TASK PROMPT — Reproduce the data below exactly as written. Pictures do not belong in the copy.

SUPPLIED MATERIAL —
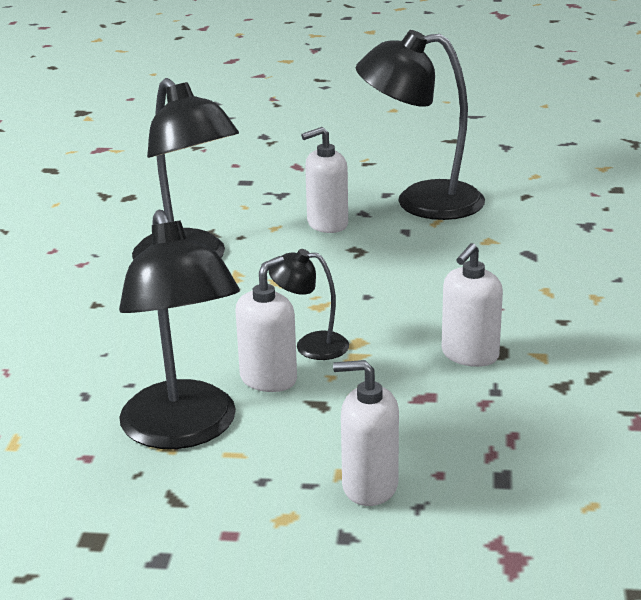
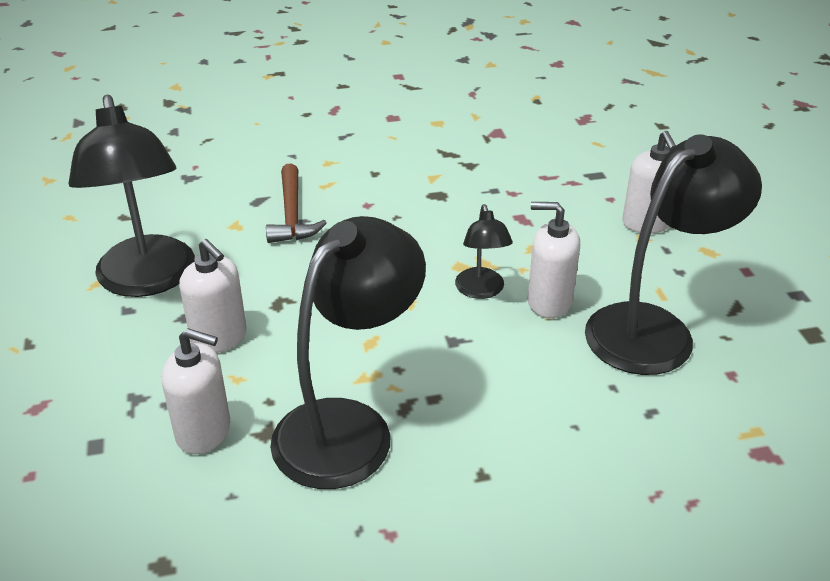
camera: 110 degrees left, 10 degrees up
(469, 355) = (450, 207): white soap dispenser -> white soap dispenser (204, 432)
(495, 267) = (292, 214): none -> brown hammer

ANSWER TO THIS PROBLEM —
camera: 110 degrees left, 10 degrees up
(469, 355) = (450, 207): white soap dispenser -> white soap dispenser (204, 432)
(495, 267) = (292, 214): none -> brown hammer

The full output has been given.